** Brief **
Only lines with the string "green" matter here; gather them from the material below.

** Given data **
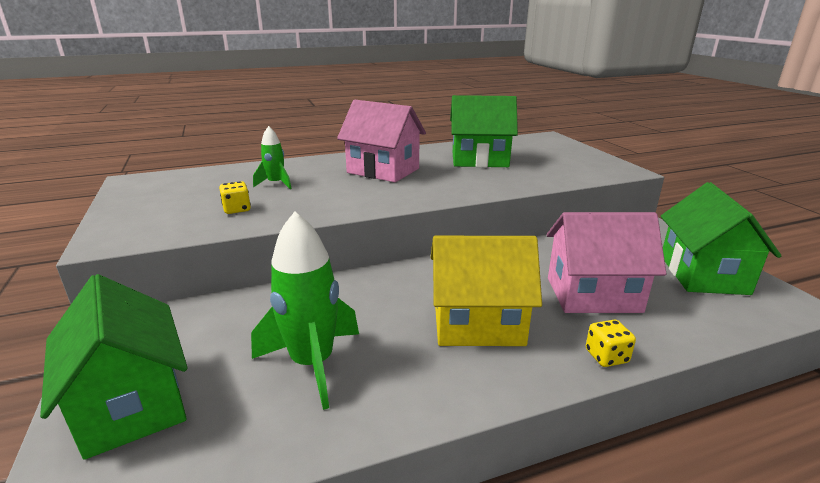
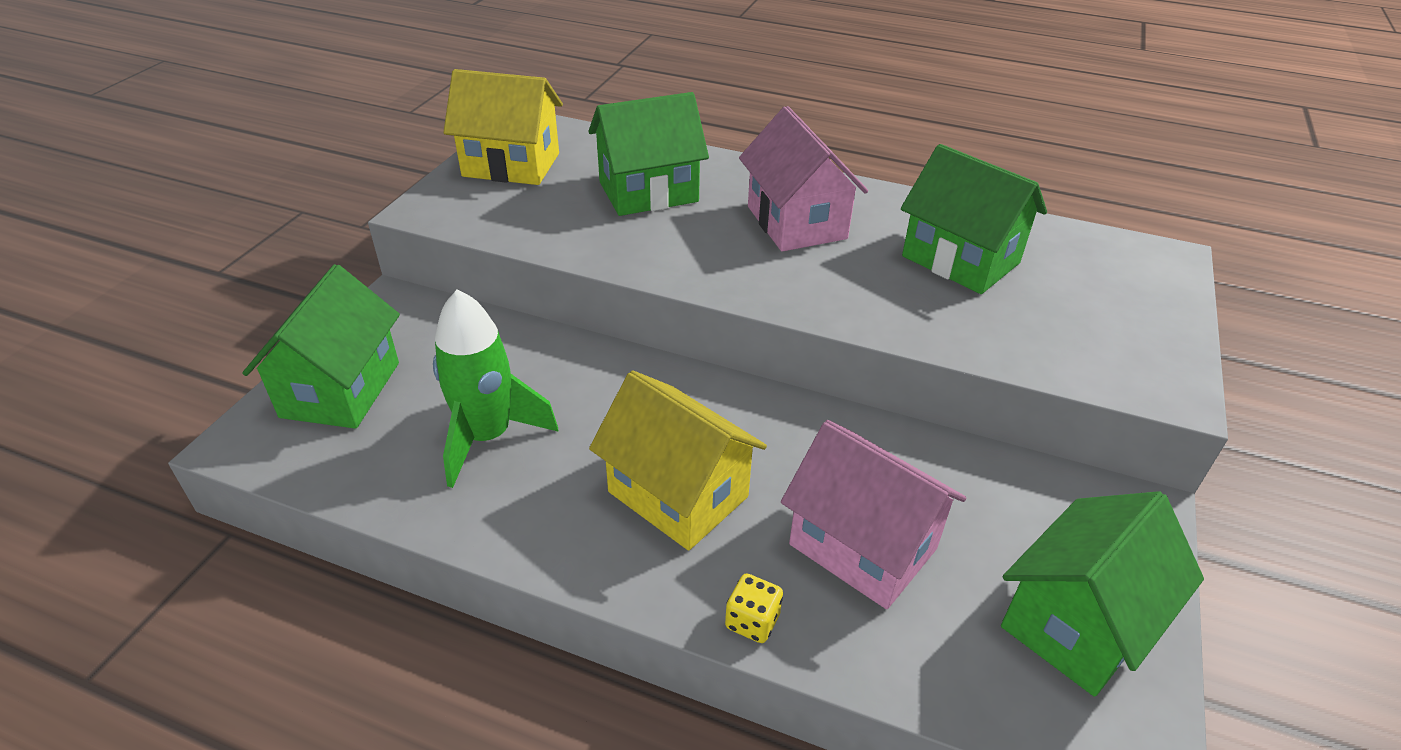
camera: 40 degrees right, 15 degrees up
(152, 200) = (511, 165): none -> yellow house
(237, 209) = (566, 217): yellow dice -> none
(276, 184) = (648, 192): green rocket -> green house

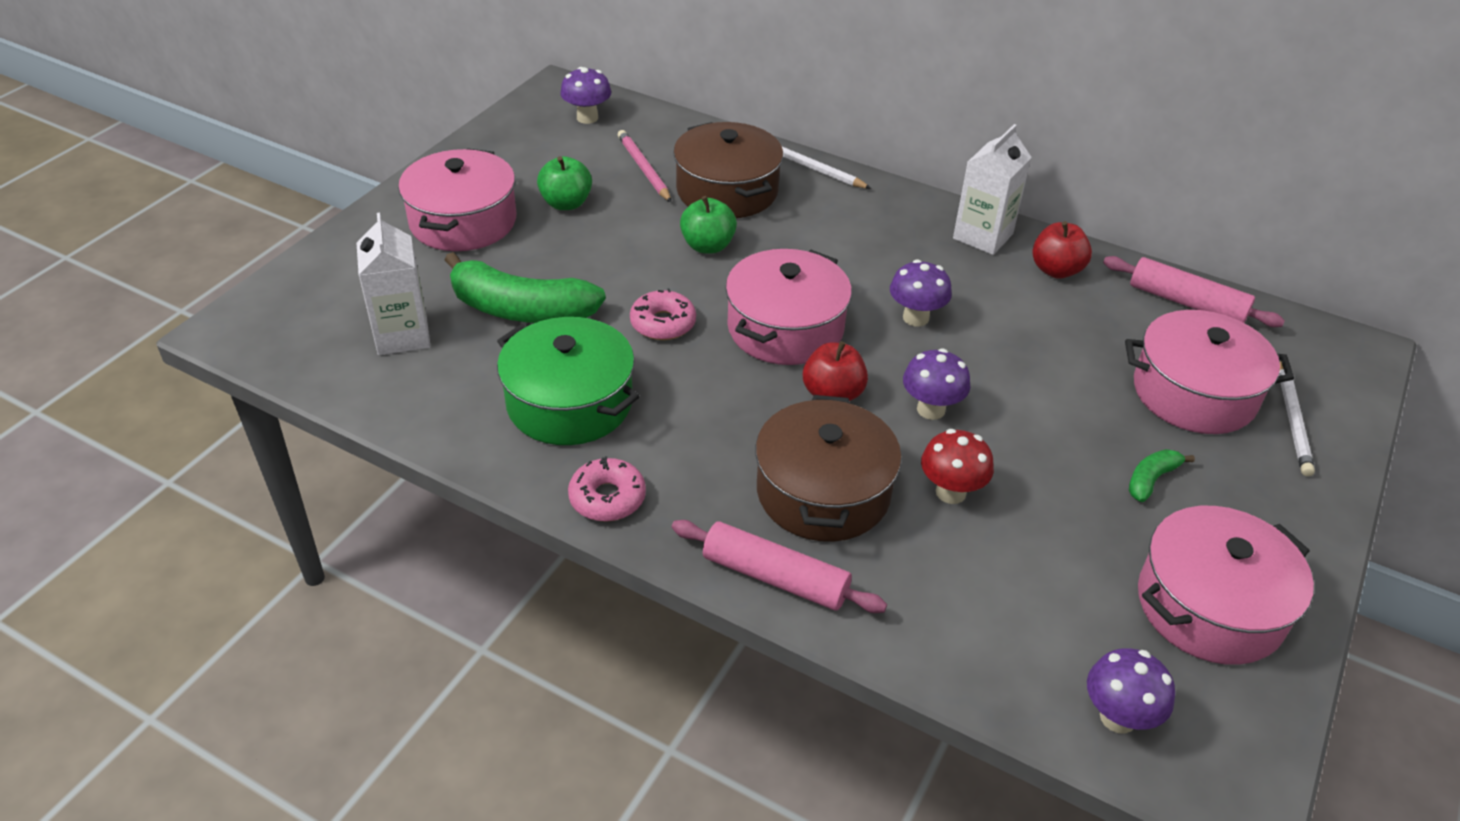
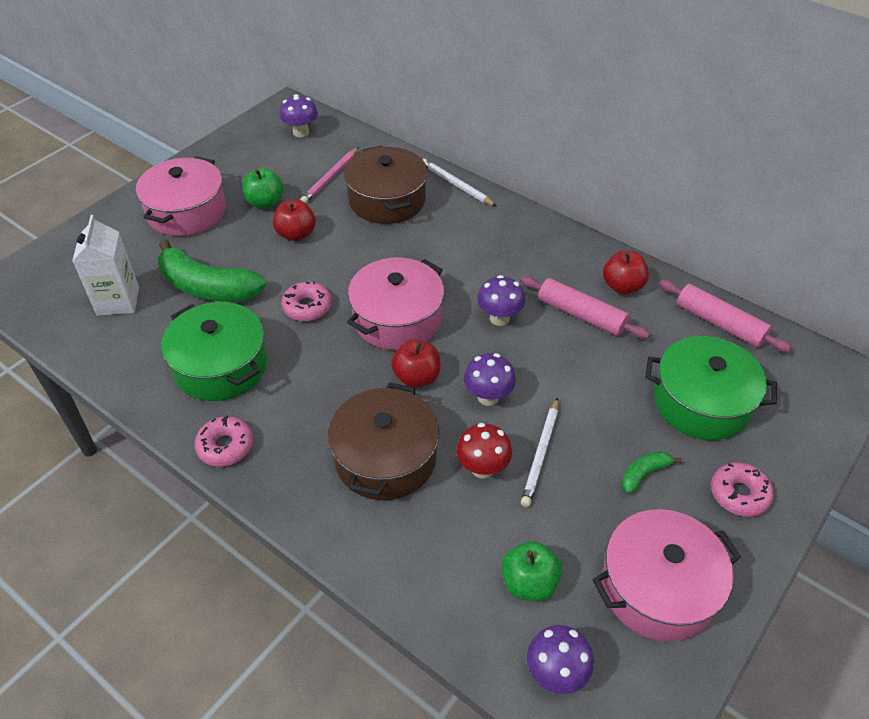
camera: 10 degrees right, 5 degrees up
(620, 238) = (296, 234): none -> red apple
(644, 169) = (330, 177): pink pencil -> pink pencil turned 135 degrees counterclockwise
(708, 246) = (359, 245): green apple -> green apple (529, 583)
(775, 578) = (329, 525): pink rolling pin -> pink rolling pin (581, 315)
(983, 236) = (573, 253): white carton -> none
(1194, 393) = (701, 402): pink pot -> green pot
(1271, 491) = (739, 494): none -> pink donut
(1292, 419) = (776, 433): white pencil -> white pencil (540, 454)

** Answer to this problem **
(276, 184) = (648, 192): green rocket -> green house
(708, 246) = (359, 245): green apple -> green apple (529, 583)
(1194, 393) = (701, 402): pink pot -> green pot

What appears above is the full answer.